• _WHAT THE TASK ASKS_
A word-for-word copy of the listing, free of images, is the expected answer.
□ □ □ □
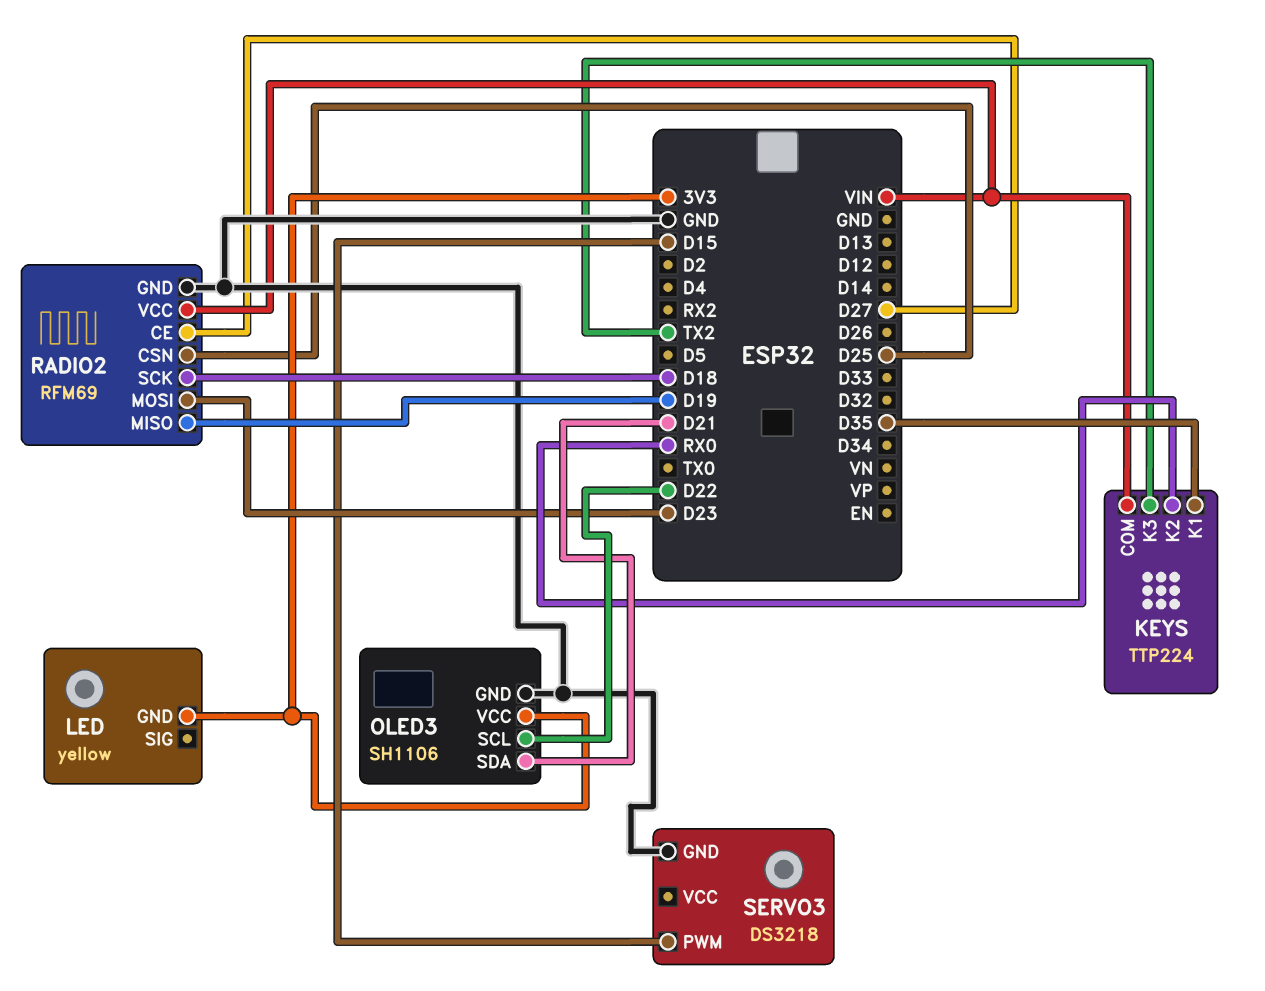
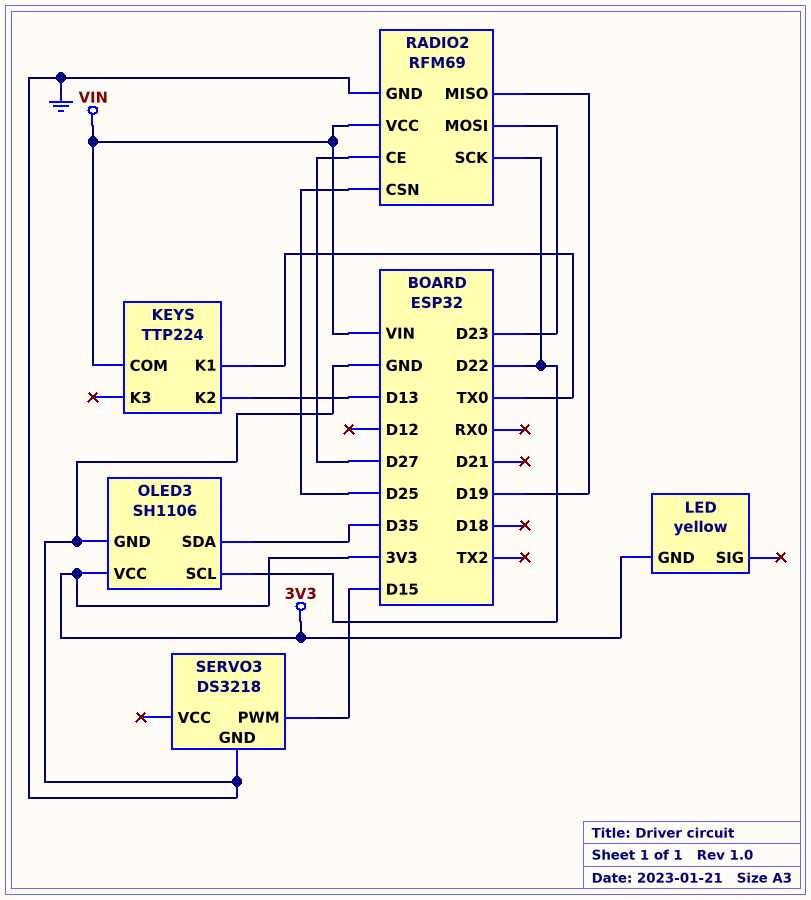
KEYS pin K1: D35 -> TX0
KEYS pin K2: RX0 -> D13
KEYS pin K3: TX2 -> none
OLED3 pin SDA: D21 -> D35
RADIO2 pin SCK: D18 -> D22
□ □ □ □
• _EXERCISE RESPONSE_
KEYS pin K1: D35 -> TX0
KEYS pin K2: RX0 -> D13
KEYS pin K3: TX2 -> none
OLED3 pin SDA: D21 -> D35
RADIO2 pin SCK: D18 -> D22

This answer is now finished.